■ **PROVIDED DATA**
★ ★ ★ ★

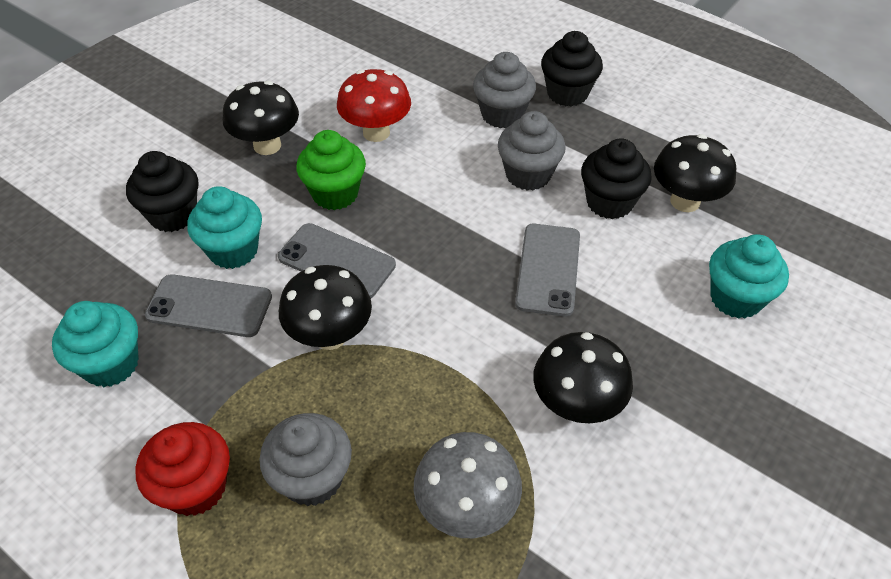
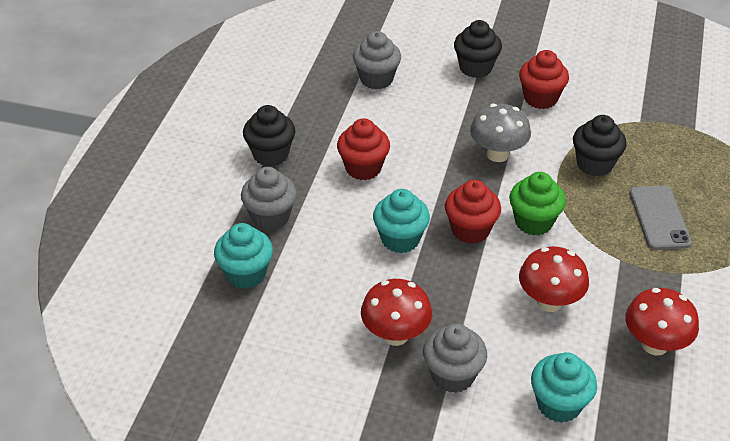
black mushroom: 4 -> 0
grey phone: 3 -> 1
red cupcake: 1 -> 3
red mushroom: 1 -> 3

★ ★ ★ ★

■ **EXERCISE**
Transcribe the preceding listing in its entirety and with exact wording, leaving out pictures.

■ **SOLUTION TO THIS PROBLEM**
black mushroom: 4 -> 0
grey phone: 3 -> 1
red cupcake: 1 -> 3
red mushroom: 1 -> 3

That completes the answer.